Source records:
▶

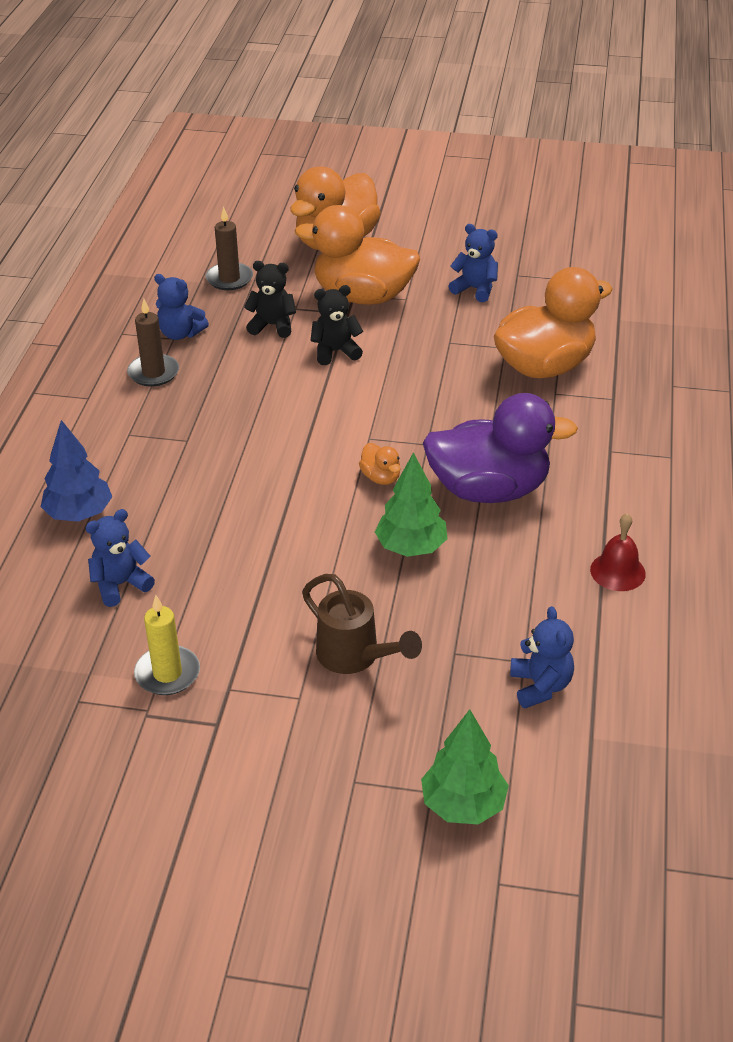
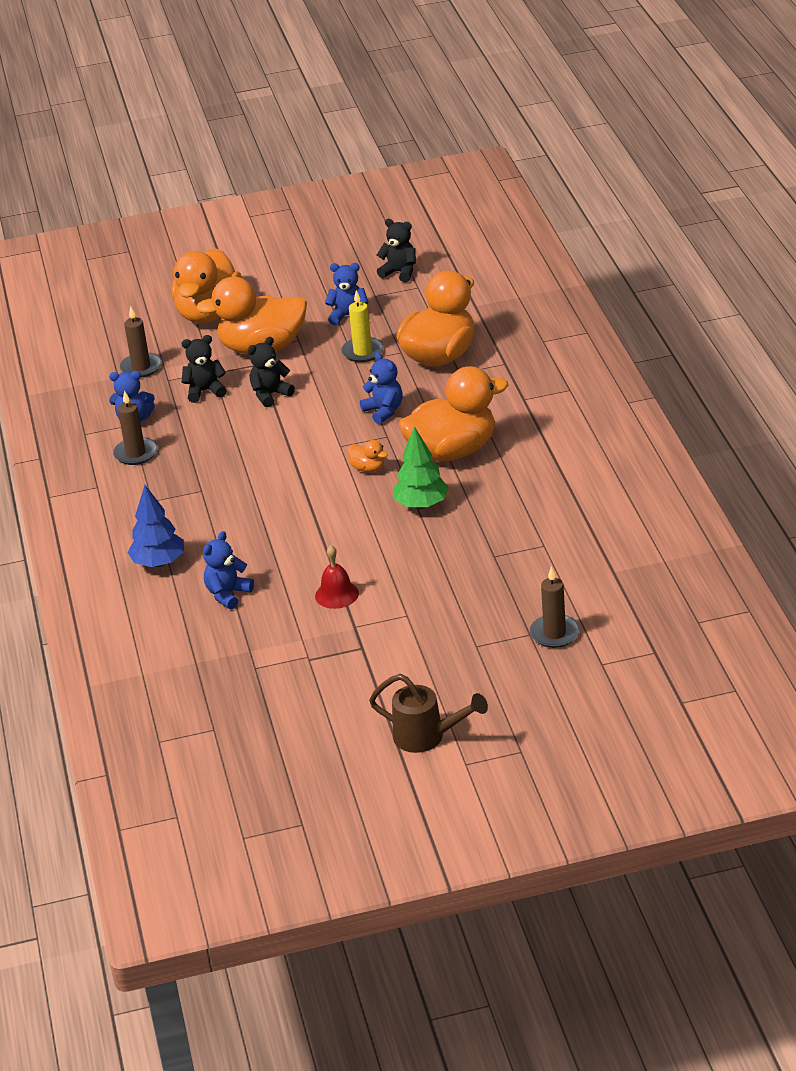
camera: 20 degrees left, 5 degrees down
yellow candle [134,595,200,695] -> yellow candle moved to [341,290,384,362]
brown watering can [302,574,422,674] -> brown watering can moved to [369,674,488,753]
green tree [421,709,509,824] -> brown candle [530,566,580,648]
purple duck [423,393,578,503] -> orange duck [399,366,508,461]
blue teddy bear [510,606,574,708] -> blue teddy bear moved to [360,352,403,424]
red bell [590,513,646,591] -> red bell moved to [315,545,359,609]
none -> black teddy bear [377,219,416,282]

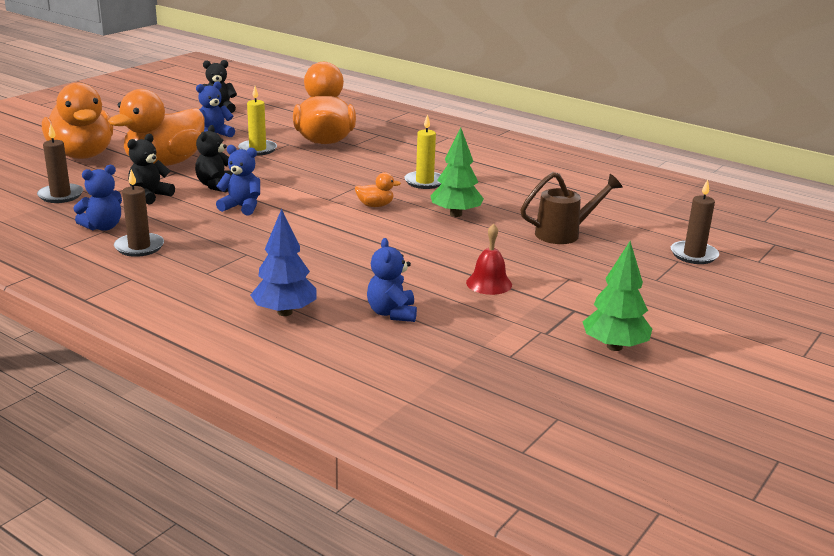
camera: 45 degrees left, 10 degrees down
blue teddy bear [360,352,403,424] -> blue teddy bear moved to [216,145,260,215]
brown watering can [369,674,488,753] -> brown watering can moved to [520,172,623,244]
orange duck [399,366,508,461] -> yellow candle [404,114,441,189]
none -> green tree [582,241,652,351]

◀

Assignment: Reproduce every line of the records containing the string "blue".

Answer for the task:
blue teddy bear [510,606,574,708] -> blue teddy bear moved to [360,352,403,424]
blue teddy bear [360,352,403,424] -> blue teddy bear moved to [216,145,260,215]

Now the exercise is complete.